* Before and after images
⁂
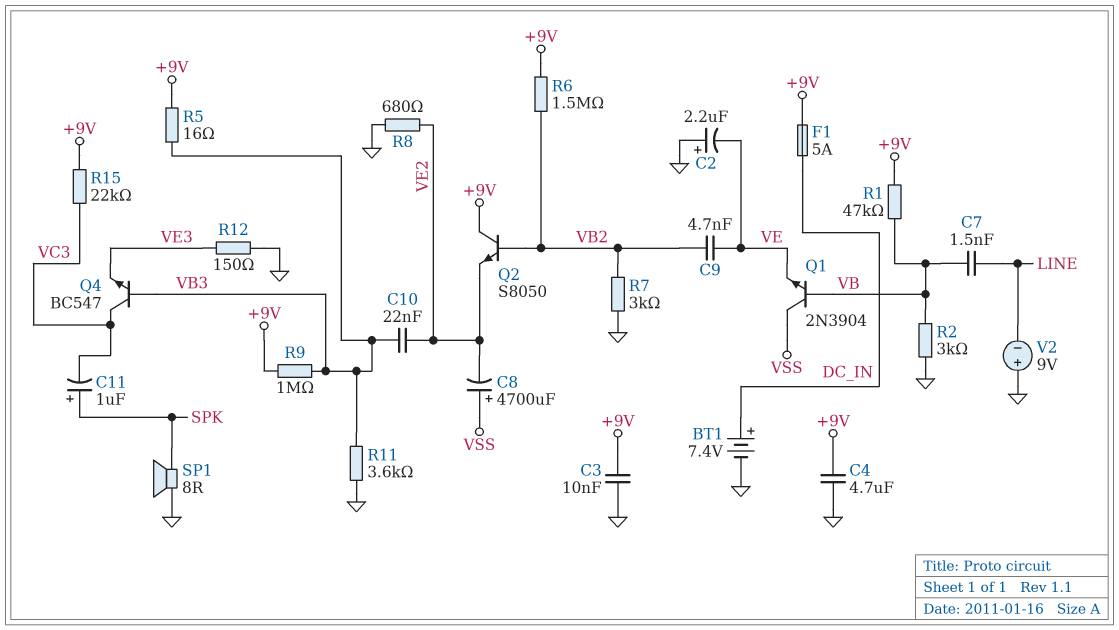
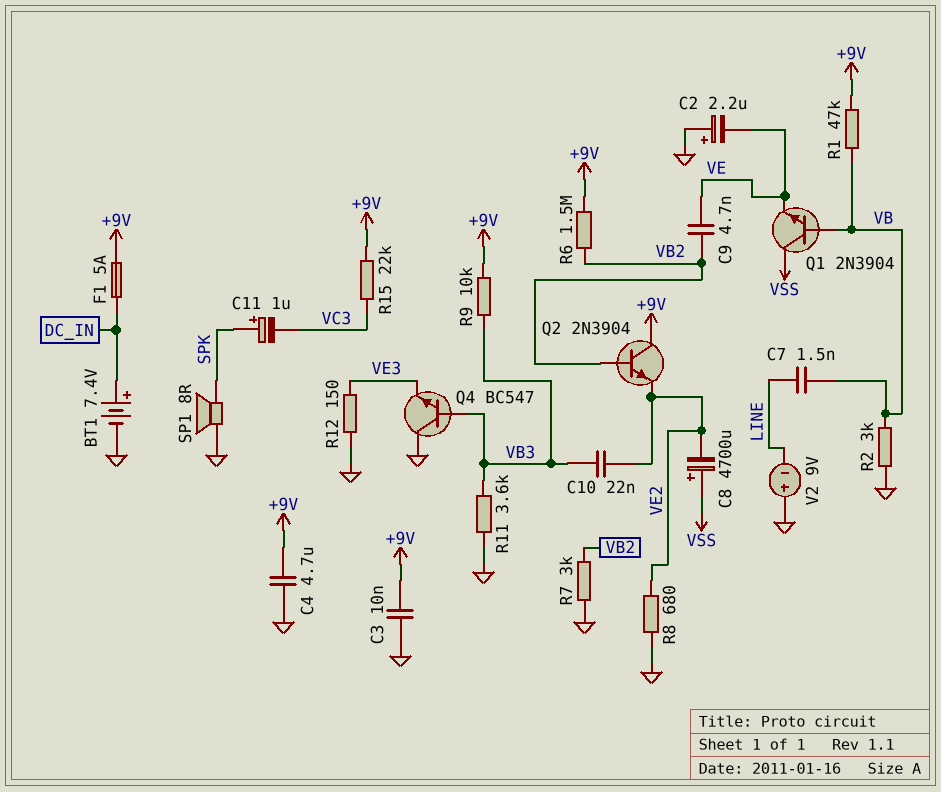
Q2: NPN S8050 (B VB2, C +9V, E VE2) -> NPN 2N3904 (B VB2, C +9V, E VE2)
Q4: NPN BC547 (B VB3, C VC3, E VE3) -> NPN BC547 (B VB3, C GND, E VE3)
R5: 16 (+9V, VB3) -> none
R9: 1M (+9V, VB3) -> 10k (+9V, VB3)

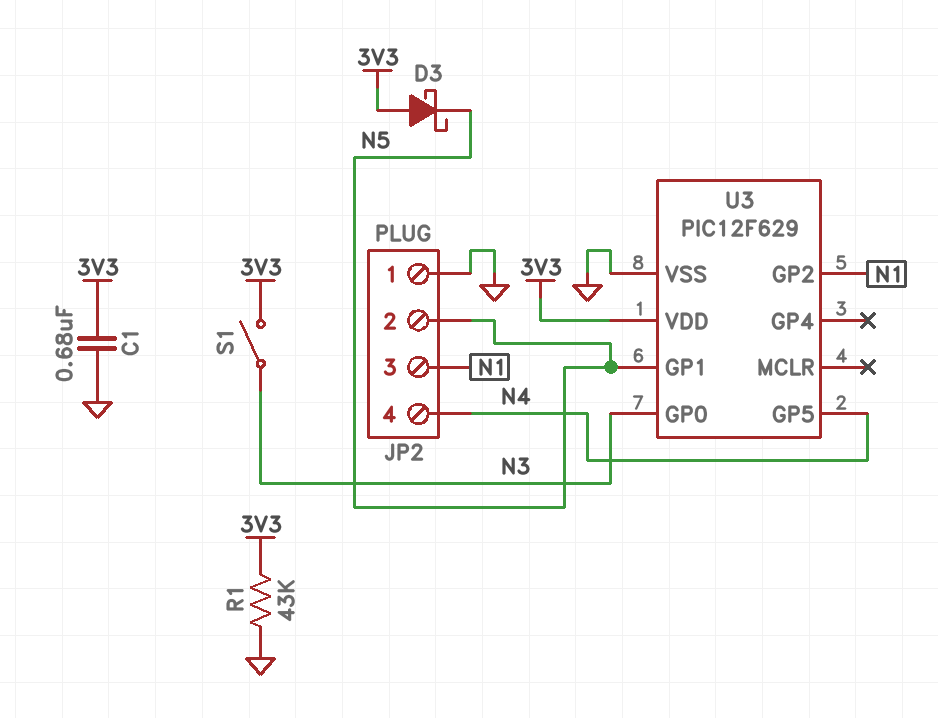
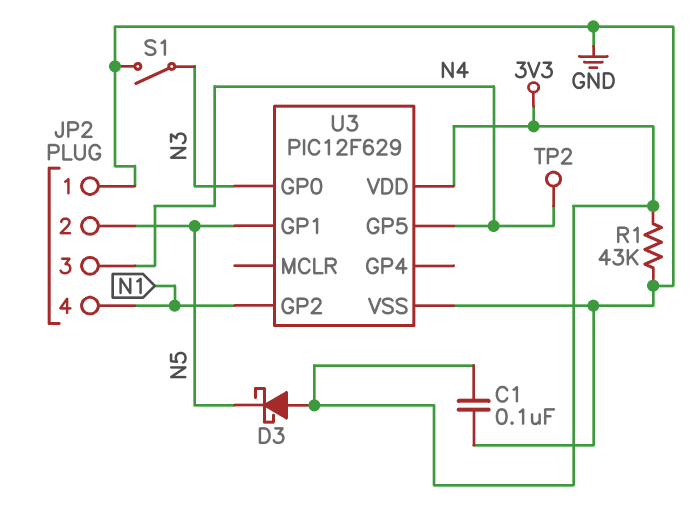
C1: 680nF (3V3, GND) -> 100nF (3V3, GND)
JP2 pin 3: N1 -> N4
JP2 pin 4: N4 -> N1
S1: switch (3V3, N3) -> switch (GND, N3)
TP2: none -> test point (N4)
⁂
* Task to complete
Return every line above that contains the word "none".

* Answer box
R5: 16 (+9V, VB3) -> none
TP2: none -> test point (N4)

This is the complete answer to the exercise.